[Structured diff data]
.....

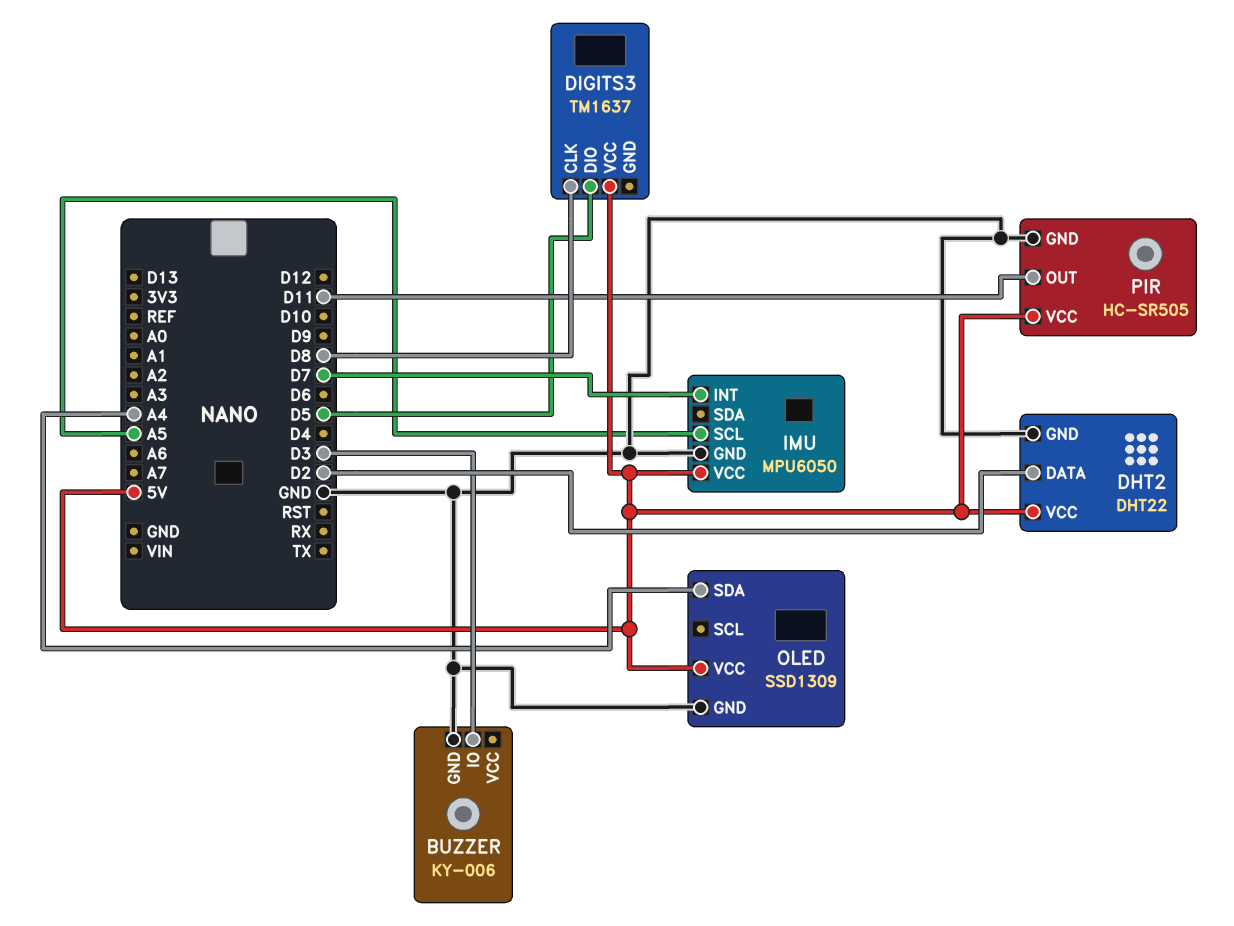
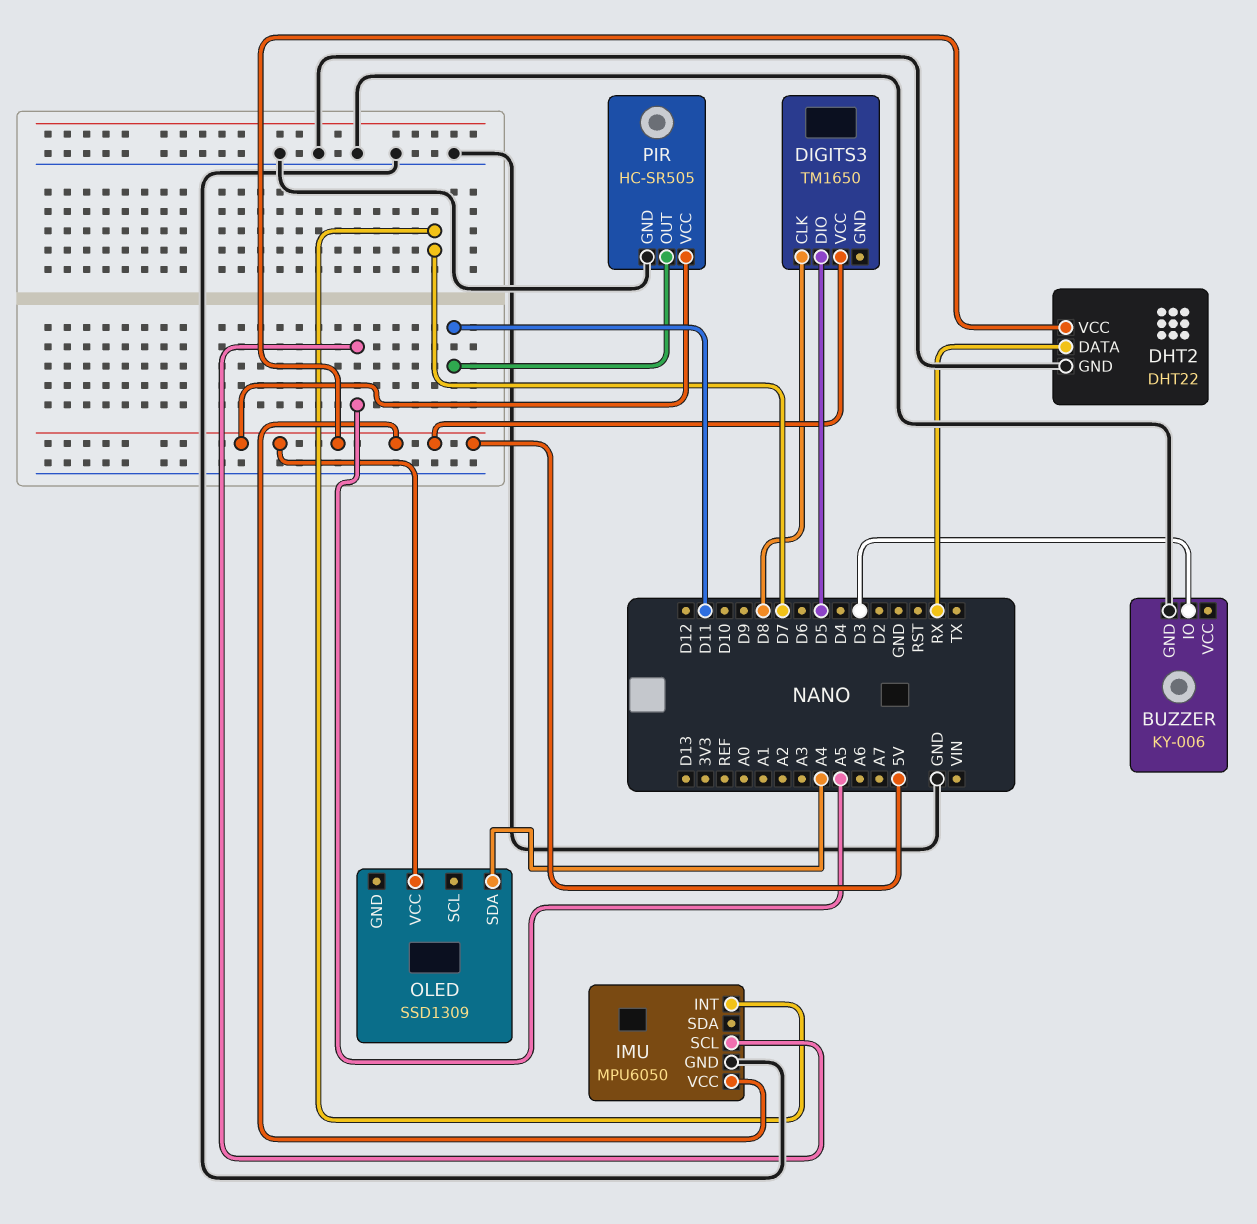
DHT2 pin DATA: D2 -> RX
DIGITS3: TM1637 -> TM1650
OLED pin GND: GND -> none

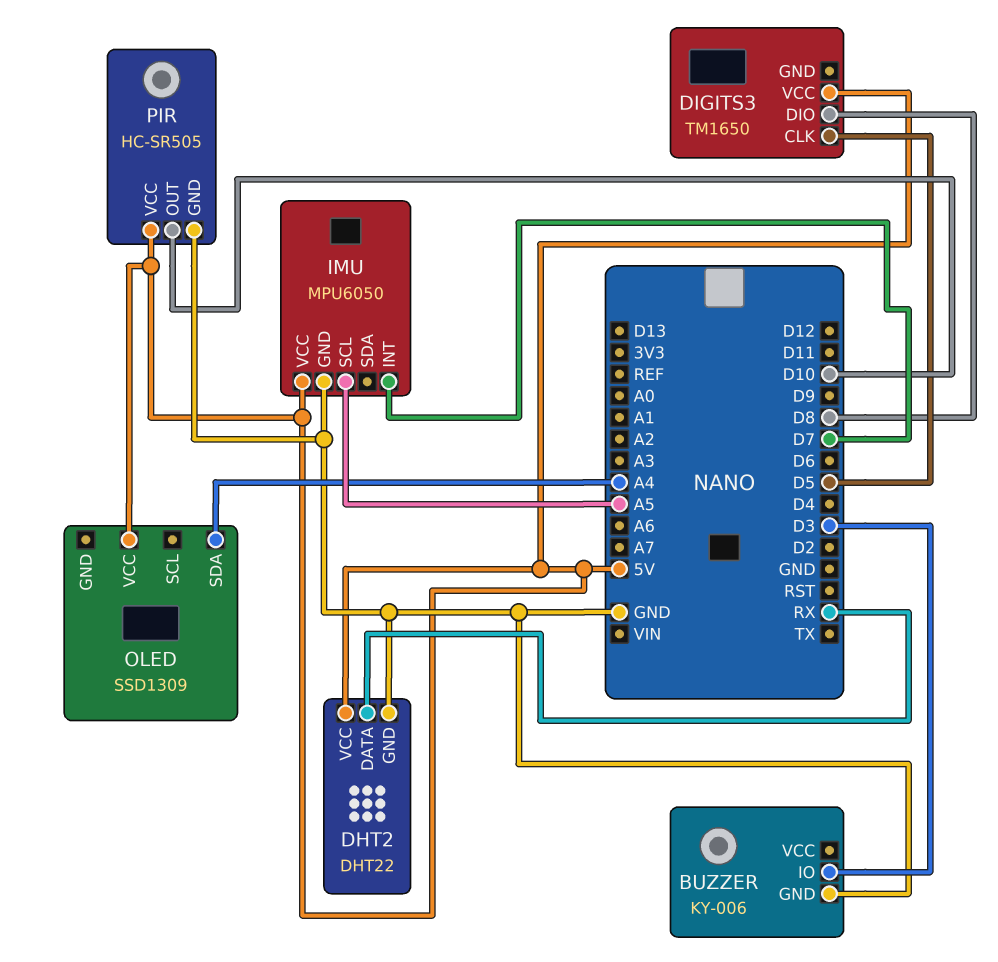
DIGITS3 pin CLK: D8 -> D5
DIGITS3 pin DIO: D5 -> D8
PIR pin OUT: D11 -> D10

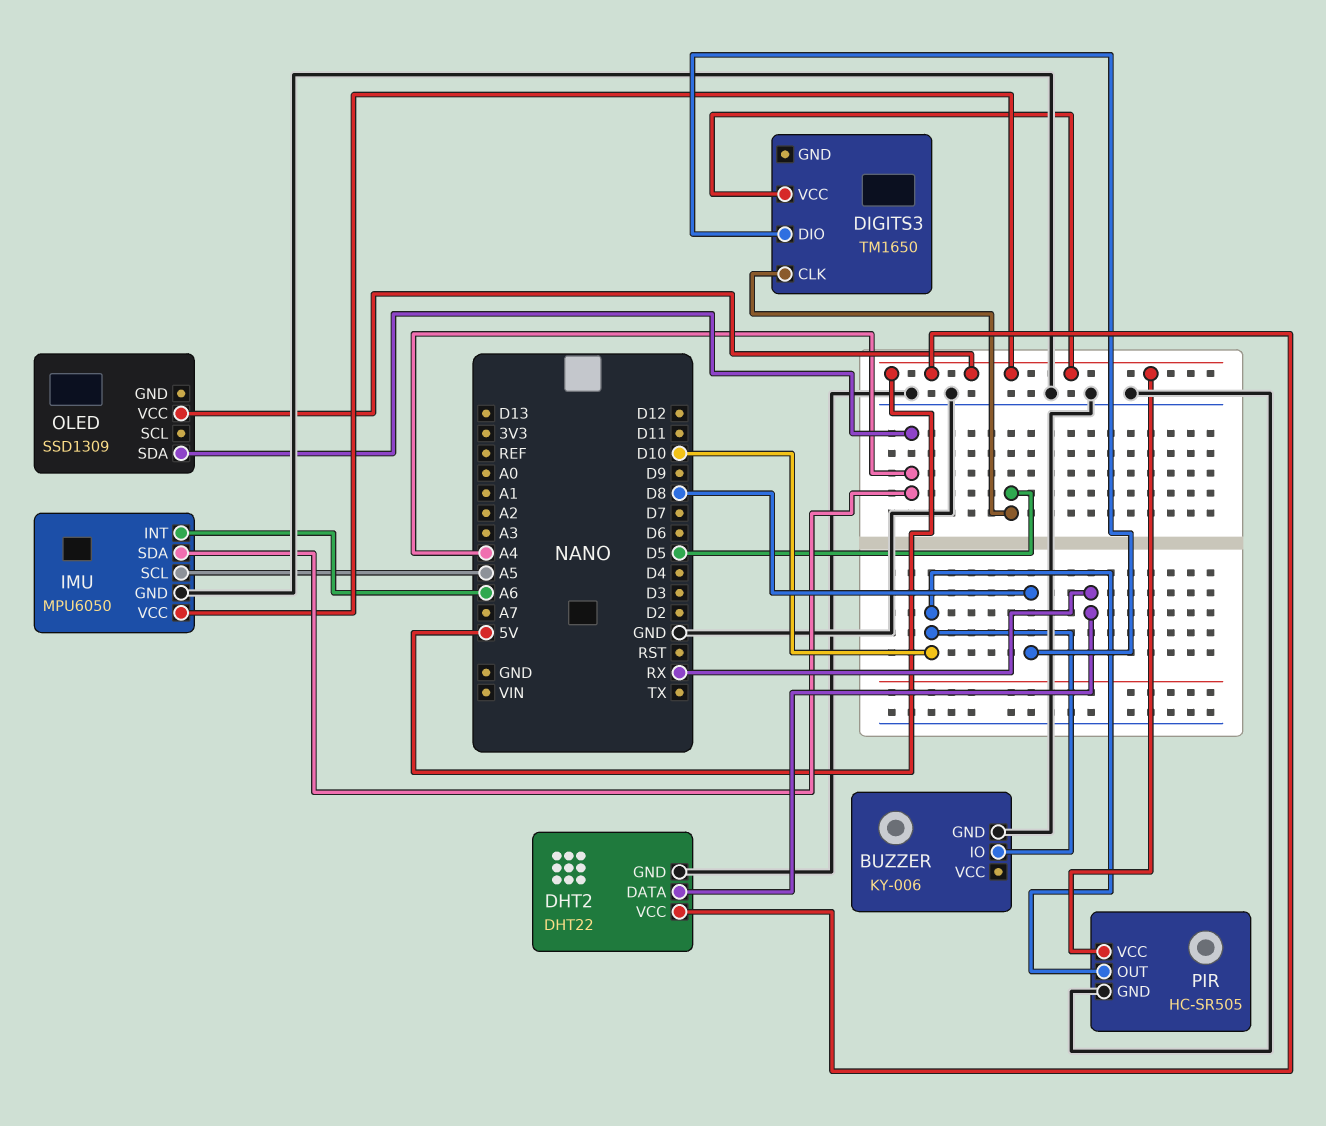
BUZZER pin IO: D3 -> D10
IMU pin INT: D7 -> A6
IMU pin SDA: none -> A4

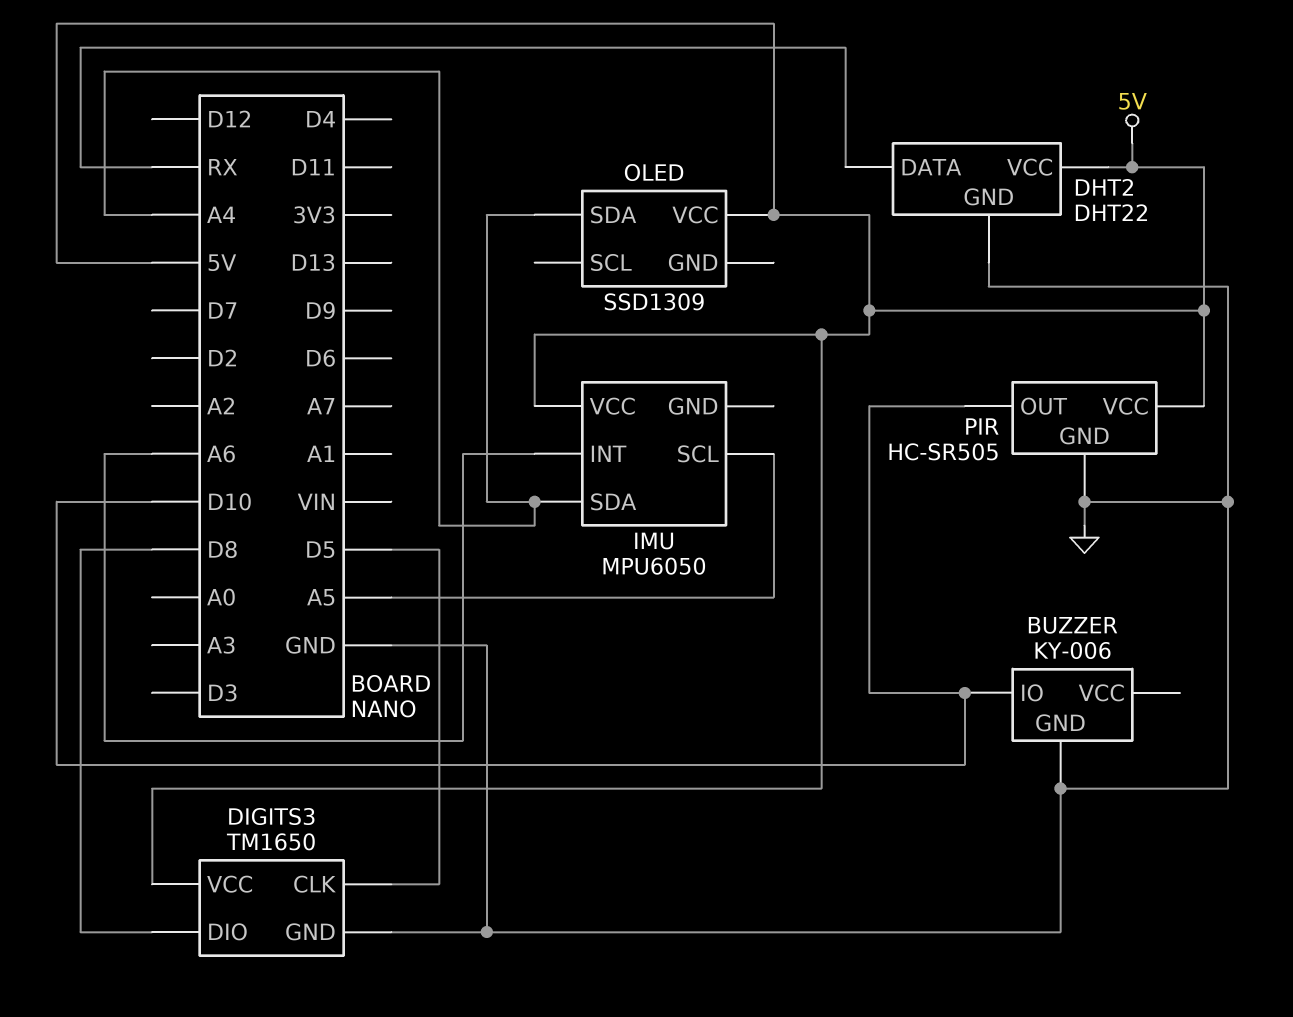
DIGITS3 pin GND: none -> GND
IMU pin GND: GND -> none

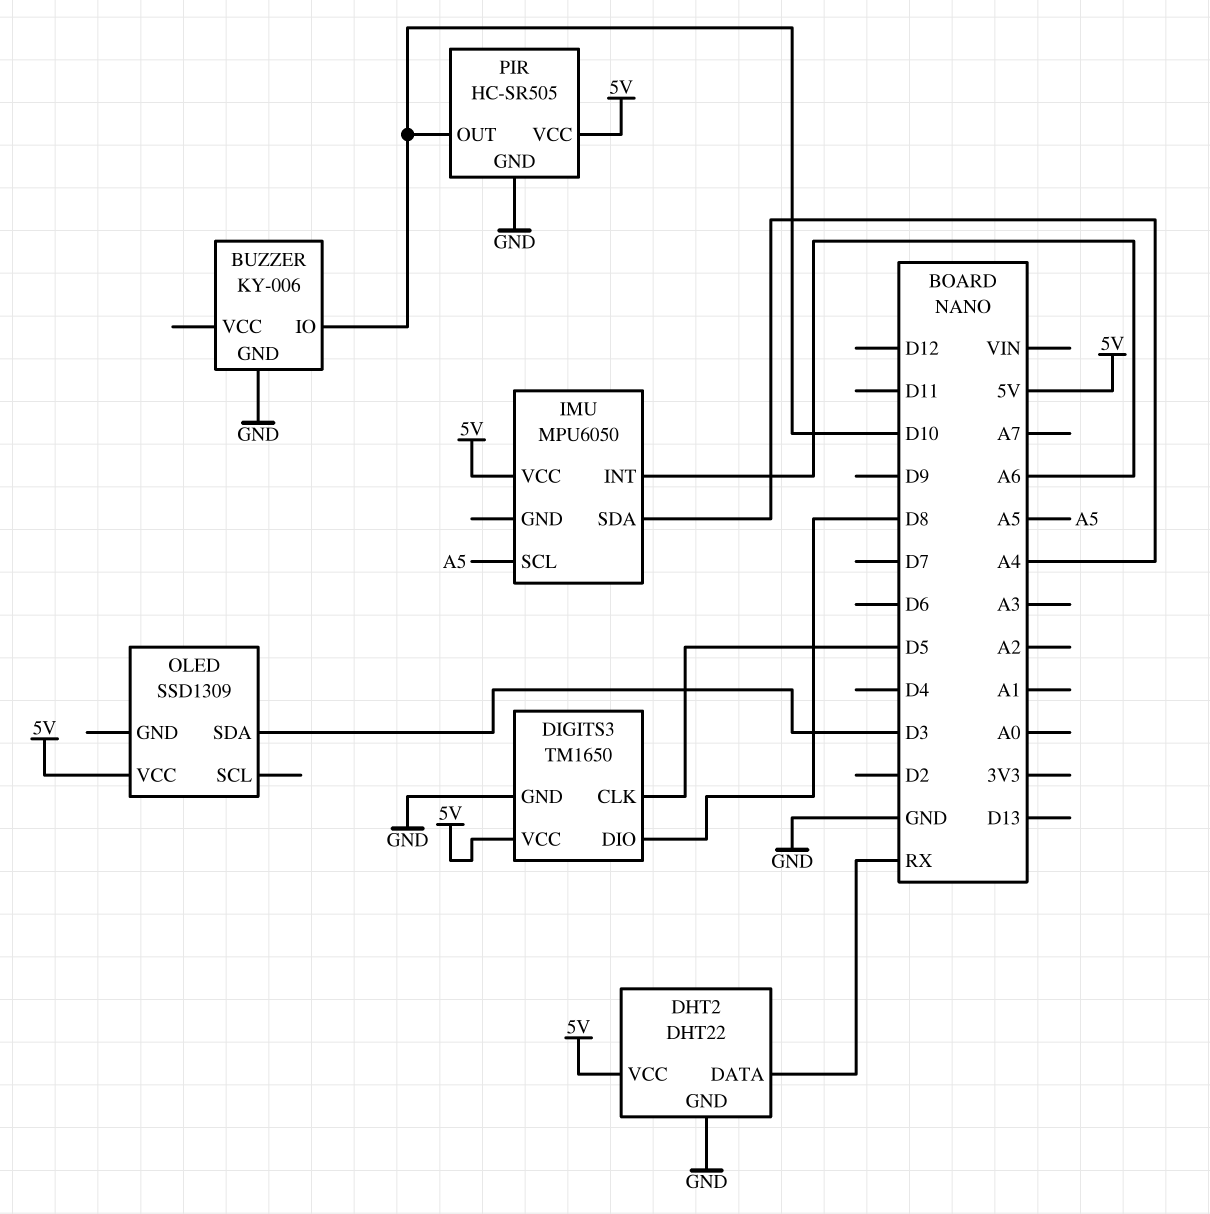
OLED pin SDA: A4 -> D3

.....

• Exercise prompt: For this task, give again exactly the lines from the line with "DIGITS3 pin CLK: D8 -> D5" through the end of the entries, including both ends, and omit the pictures.

• Result for this exercise:
DIGITS3 pin CLK: D8 -> D5
DIGITS3 pin DIO: D5 -> D8
PIR pin OUT: D11 -> D10

BUZZER pin IO: D3 -> D10
IMU pin INT: D7 -> A6
IMU pin SDA: none -> A4

DIGITS3 pin GND: none -> GND
IMU pin GND: GND -> none

OLED pin SDA: A4 -> D3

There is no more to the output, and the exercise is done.